> [Task to complete]:
Collect every line of the material below that contains the string "kern", treating uppercase and lowercase as distinct.

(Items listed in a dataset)
┄┄┄┄┄┄┄┄┄┄

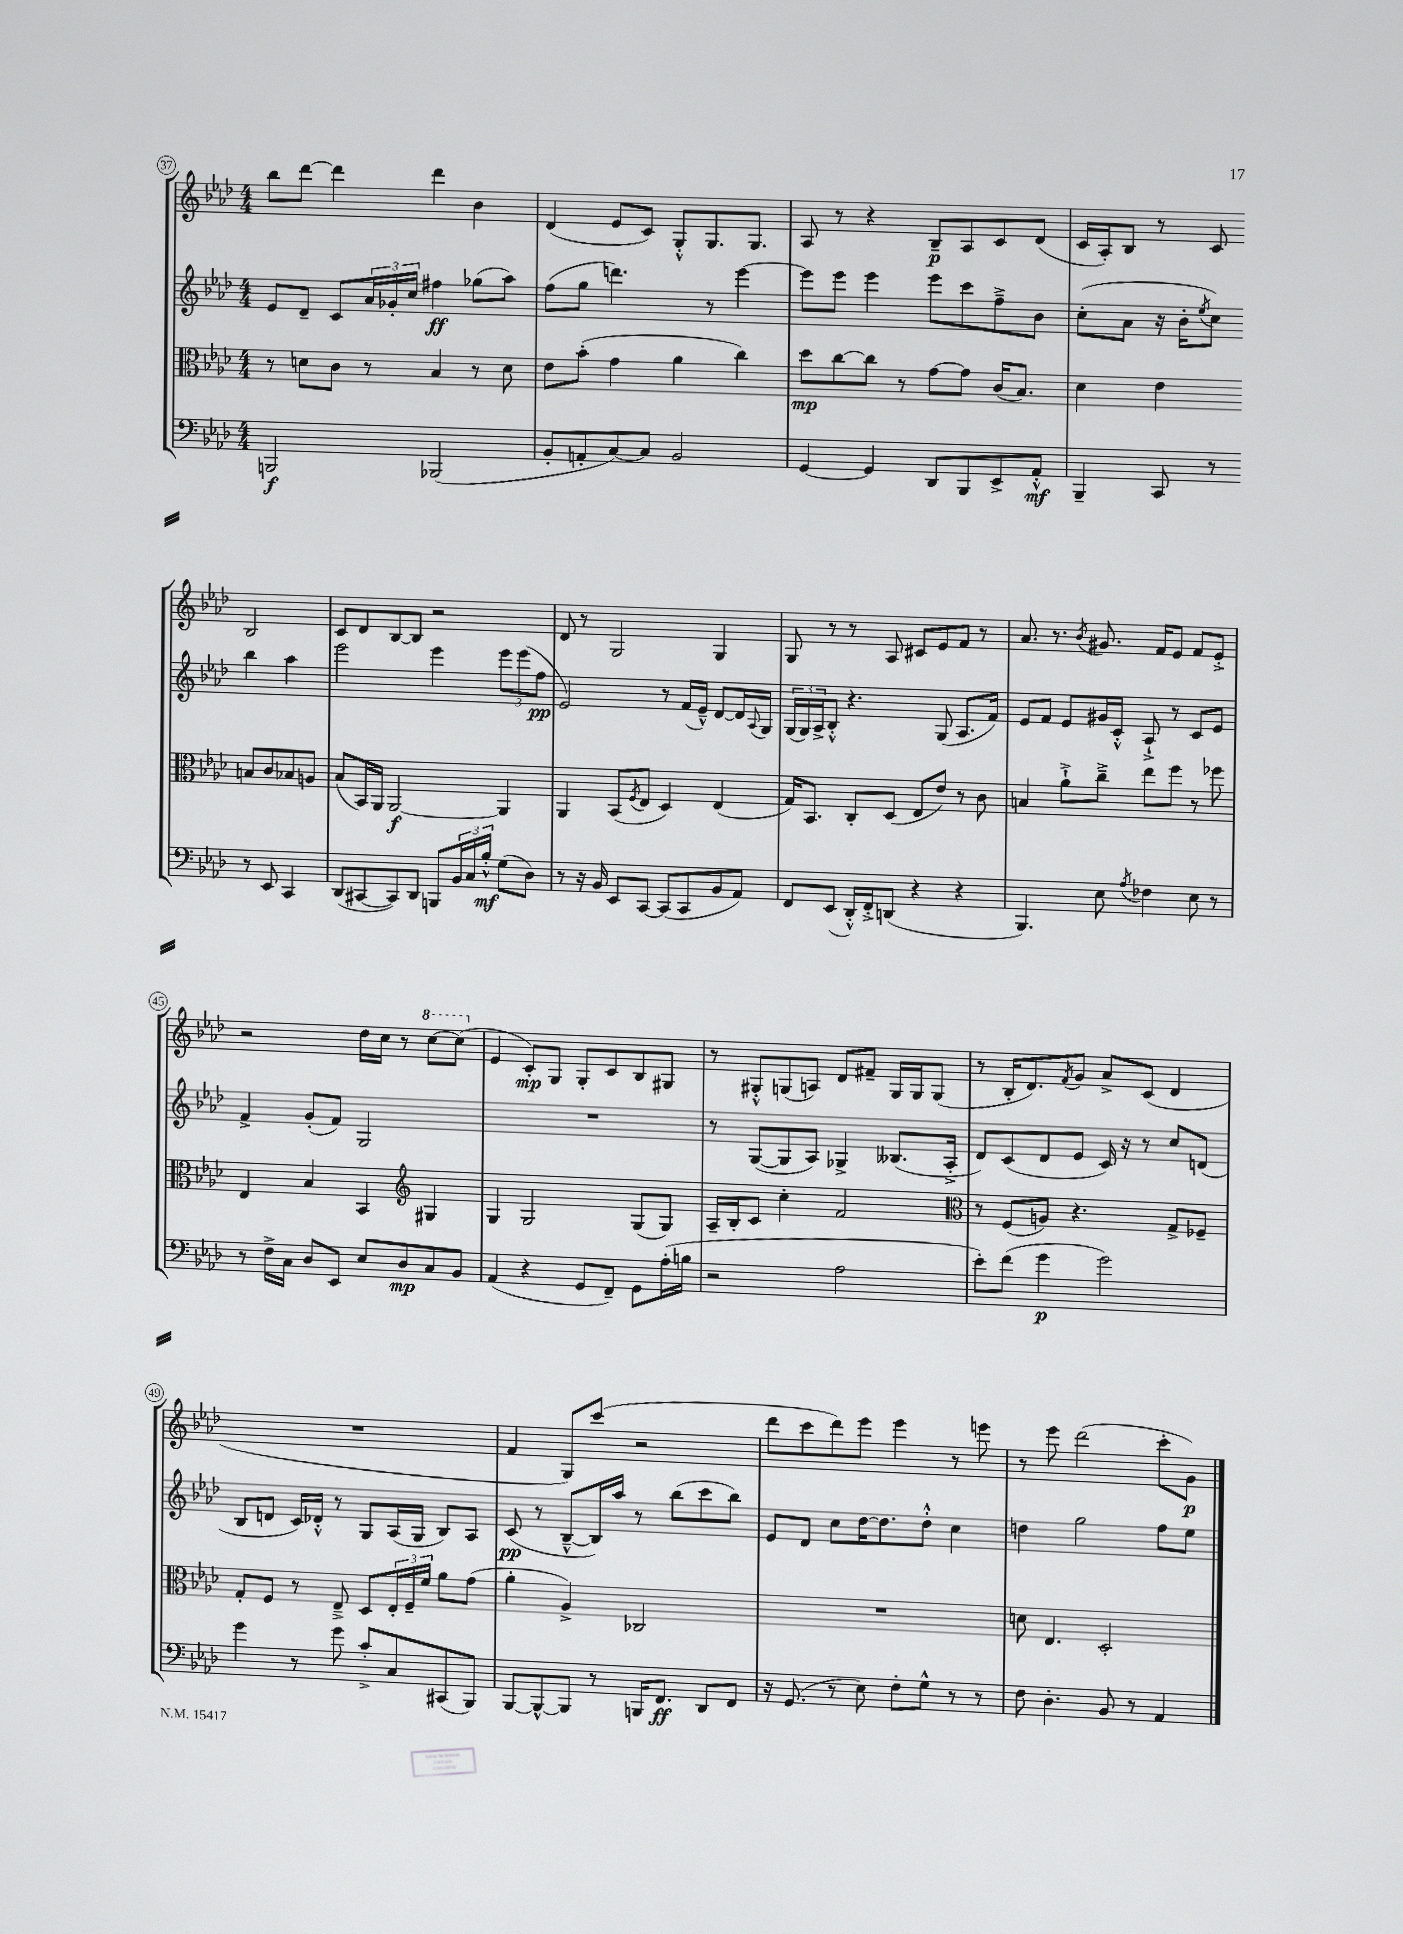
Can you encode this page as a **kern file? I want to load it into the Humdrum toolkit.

**kern	**kern	**kern	**kern
*staff4	*staff3	*staff2	*staff1
*clefF4	*clefC3	*clefG2	*clefG2
*k[b-e-a-d-]	*k[b-e-a-d-]	*k[b-e-a-d-]	*k[b-e-a-d-]
*M4/4	*M4/4	*M4/4	*M4/4
2BBB	8r	8e-	8bb-
.	8d	8d-~	[8ddd-
.	8c	8c	4ddd-]
.	8r	24a-	.
.	.	24g-'	.
.	.	24cc	.
(2BBB-	4B-	4ff#	4ddd-
.	8r	(8gg-	4b-
.	8d	8aa-)	.
=	=	=	=
8BB-'	8e-	(8ff	(4d-
8AA'	(8b-'	8gg	.
[8C)	4g	4.ddd)	8e-
8C]	.	.	8c)
2BB-	4a-	.	8G'^^
.	.	8r	8.G
.	4cc)	[4eee-	.
.	.	.	8.G
=	=	=	=
[4GG	8dd-	8eee-]	8A-
.	[8cc	8eee-	8r
4GG]	8cc]	4eee-	4r
.	8r	.	.
8DD-	[8g	8eee-	8B-~
8BBB-	8g]	8ccc	8A-
8EE-^	(16c	8ff~^	8c
.	8.B-)	.	.
8AA-'^^	.	8b-	(8d-
=	=	=	=
4BBB-~	4d-	(8cc'	16c
.	.	.	16A-')
.	.	8a-	8B-
8CC	4e-	16r	8r
.	.	16b-'	.
.	.	8qee-	.
8r	.	8cc)	8c
8r	8B	4bb-	2B-
8EE-	8c	.	.
4CC	8B-	4aa-	.
.	8A	.	.
=	=	=	=
(8DD-	(8B-	2eee-	8c
[8CC#	16BB-)	.	8d-
.	16AA-	.	.
8CC#])	[2AA-	.	[8B-
8DD-	.	.	8B-]
8BBB	.	4eee-	2r
24BB-	.	.	.
24C	.	.	.
24B-'^^	.	.	.
(8G	4AA-]	12eee-	.
.	.	(12eee-	.
8D-)	.	.	.
.	.	12ff	.
=	=	=	=
8r	4AA-	2e-)	8d-
16r	.	.	8r
16BB-	.	.	.
8EE-	(8BB-	.	2G
.	8qF	.	.
[8CC	8E-	.	.
(8CC]	4D-)	8r	.
8CC	.	(16f	.
.	.	16e-~^^)	.
8BB-	(4E-	[8d-	4G
8AA-)	.	16d-]	.
.	.	8qqA-	.
.	.	16G	.
=	=	=	=
8FF	16G)	(24G	8G
.	.	24G)	.
.	8.BB-	.	.
.	.	24A-^	.
(8EE-	.	8B-'^^	8r
16DD-'^^)	8C'	4.r	8r
16FF'^	.	.	.
(8DD	(8D-	.	8A-
4r	8E-	.	8c#
.	8e-)	(8G	8e-
4r	8r	8.A-	8f
.	8c	.	8r
.	.	16f)	.
=	=	=	=
4.BBB-)	4B	8e-	8.a-
.	.	8f	.
.	.	.	8.r
.	8a-`^	8e-	.
.	.	.	8qb-
8E-	8cc~^	16g#	8.g#
.	.	16c'^^	.
8qA-	.	.	.
4F-	8ee-	8A-`^	.
.	.	.	16f
.	8ff	8r	8e-
8E-	8r	8c	8f
8r	8ff-	8e-	8e-'^
=	=	=	=
8r	4E-	4f^	2r
16F^	.	.	.
16C	.	.	.
8D-	4B-	(8g'	.
8EE-	.	8f)	.
8E-	4BB-	2G	16dd-
.	.	.	16cc
8D-	.	.	8r
*	*clefG2	*	*
8C	4G#	.	[8ccc
8BB-	.	.	(8ccc]
=	=	=	=
(4AA-	4G	1r	4e-
4r	2G	.	8c')
.	.	.	8G
8GG	.	.	8G'
8FF~)	.	.	8c
8GG	(8G	.	8B-
(16A-'	8G)	.	8G#
16B	.	.	.
=	=	=	=
2r	16A-~	8r	8r
.	16B-'	.	.
.	8c	([8G	8G#'^^
.	4cc'	8G]	(8G
.	.	8A-)	8A)
2A-	2f	4G-^	8d-
.	.	.	8f#~
.	.	(8.B--	16G
.	.	.	16G
.	.	.	(8G
.	.	16A-'^	.
=	=	=	=
*	*clefC3	*	*
8e-')	8r	8d-)	8r
(8f	(8F	(8c	16B-'
.	.	.	8.d-)
4g	8A)	8d-	.
.	.	.	8qf
.	4.r	8e-	8g
2g)	.	16c)	8a-^
.	.	16r	.
.	.	8r	(8c
.	8G^	8cc	4d-
.	8F-~	(8d	.
=	=	=	=
4g	8G'	8B-	1r
.	8F	8d	.
8r	8r	16c)	.
.	.	16d-'^^	.
8g	8E-~^	8r	.
8c'^	8D-	8G	.
8C	24E-'	(16A-	.
.	24F~	.	.
.	.	16G	.
.	24f	.	.
(8CC#	8a-	8B-)	.
8BBB-)	(8g	8A-	.
=	=	=	=
[8BBB-	4a-'	(8c	4f
8BBB-^^_	.	8r	.
8BBB-]	4A-^)	[8B-~^^	8G)
8r	.	16B-])	(8ccc
.	.	16aa-	.
16BBB	2C-	8r	2r
8.FF	.	.	.
.	.	(8bb-	.
8DD-	.	8ccc	.
8FF	.	8bb-)	.
=	=	=	=
16r	1r	8e-	8ddd-
(8.GG	.	.	.
.	.	8d-	8ccc
8r	.	8cc	8ddd-)
8E-)	.	[16dd-	8eee-
.	.	8.dd-]	.
8F'	.	.	4eee-
8G^^	.	8dd-'^^	.
8r	.	4cc	8r
8r	.	.	8eee
=	=	=	=
8F	8d	4dd	8r
4.D-'	4.E-	.	8eee-
.	.	2gg	(2ddd-
8BB-	2D-'	.	.
8r	.	.	.
4AA-	.	8ff	8ccc'
.	.	8ee-	8g)
==	==	==	==
*-	*-	*-	*-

┄┄┄┄┄┄┄┄┄┄

> [Expected answer]:
Can you encode this page as a **kern file? I want to load it into the Humdrum toolkit.
**kern	**kern	**kern	**kern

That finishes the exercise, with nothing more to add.